#### WHAT IS EXPECTED:
Set down all of the entries below exactly, and omit the pictures.

'''

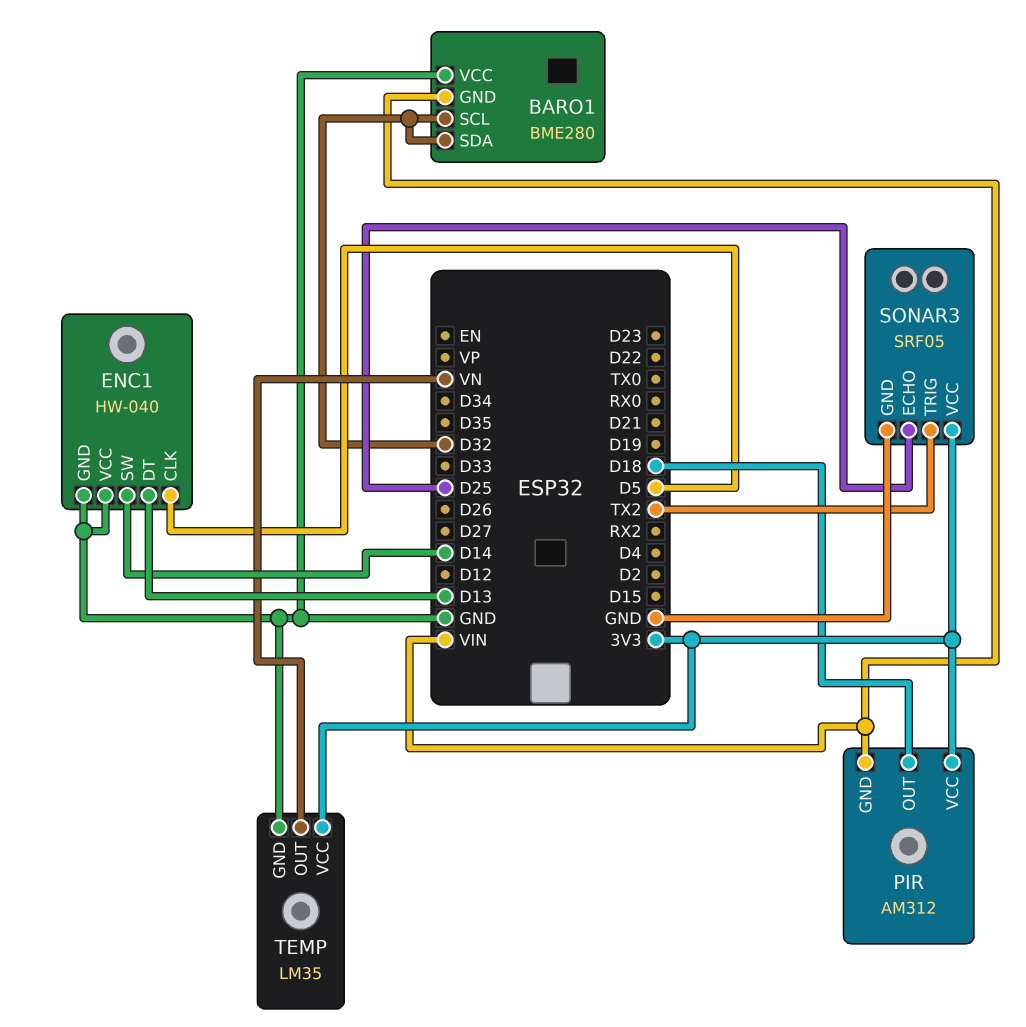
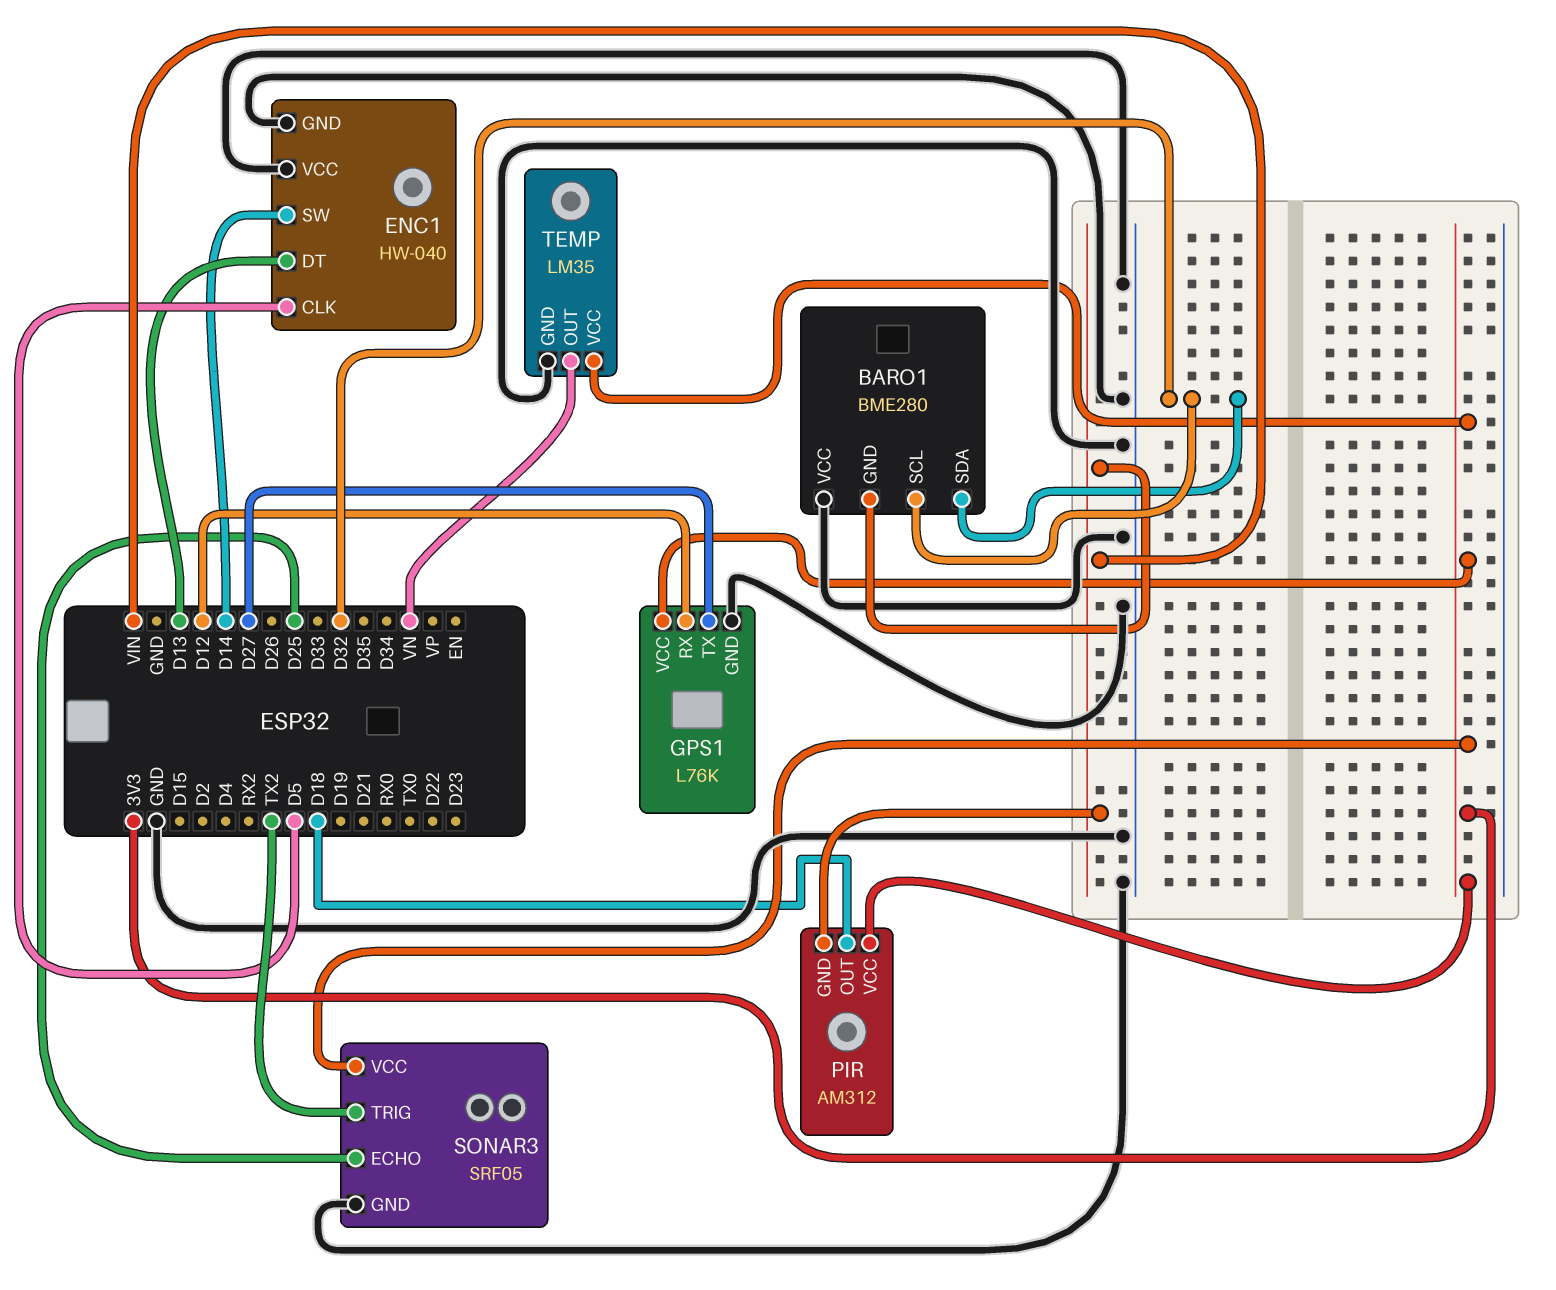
GPS1: none -> L76K
GPS1 pin GND: none -> GND
GPS1 pin RX: none -> D12
GPS1 pin TX: none -> D27
GPS1 pin VCC: none -> 3V3

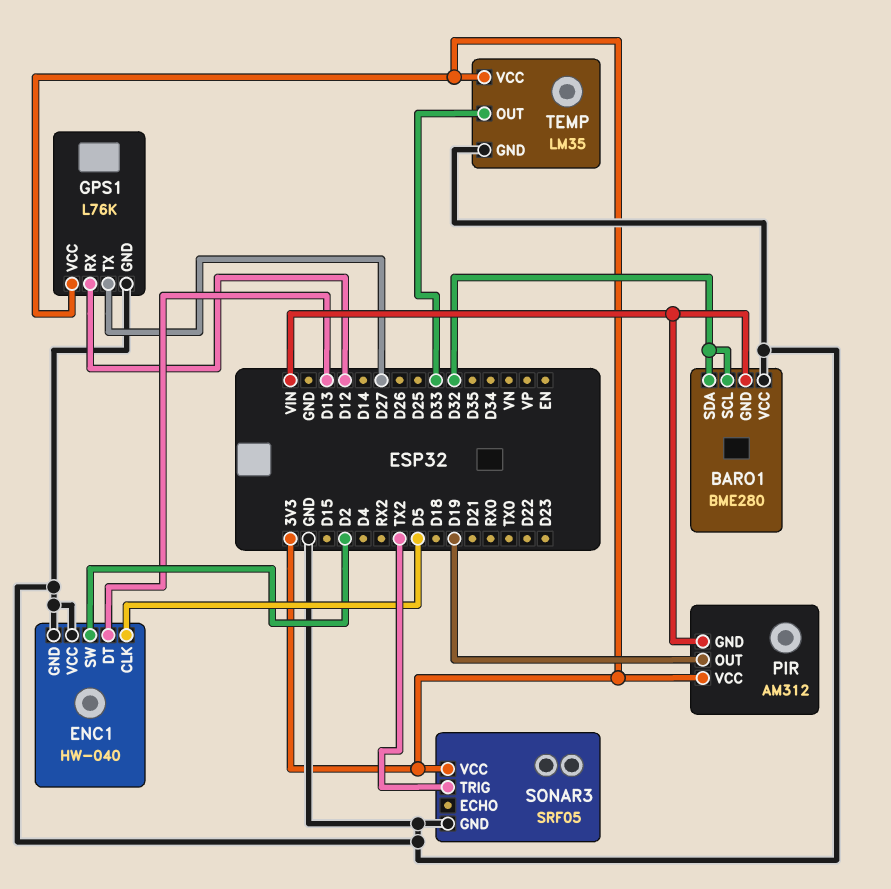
ENC1 pin SW: D14 -> D2
PIR pin OUT: D18 -> D19
SONAR3 pin ECHO: D25 -> none
TEMP pin OUT: VN -> D33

'''

#### OUTPUT OF THE TASK:
GPS1: none -> L76K
GPS1 pin GND: none -> GND
GPS1 pin RX: none -> D12
GPS1 pin TX: none -> D27
GPS1 pin VCC: none -> 3V3

ENC1 pin SW: D14 -> D2
PIR pin OUT: D18 -> D19
SONAR3 pin ECHO: D25 -> none
TEMP pin OUT: VN -> D33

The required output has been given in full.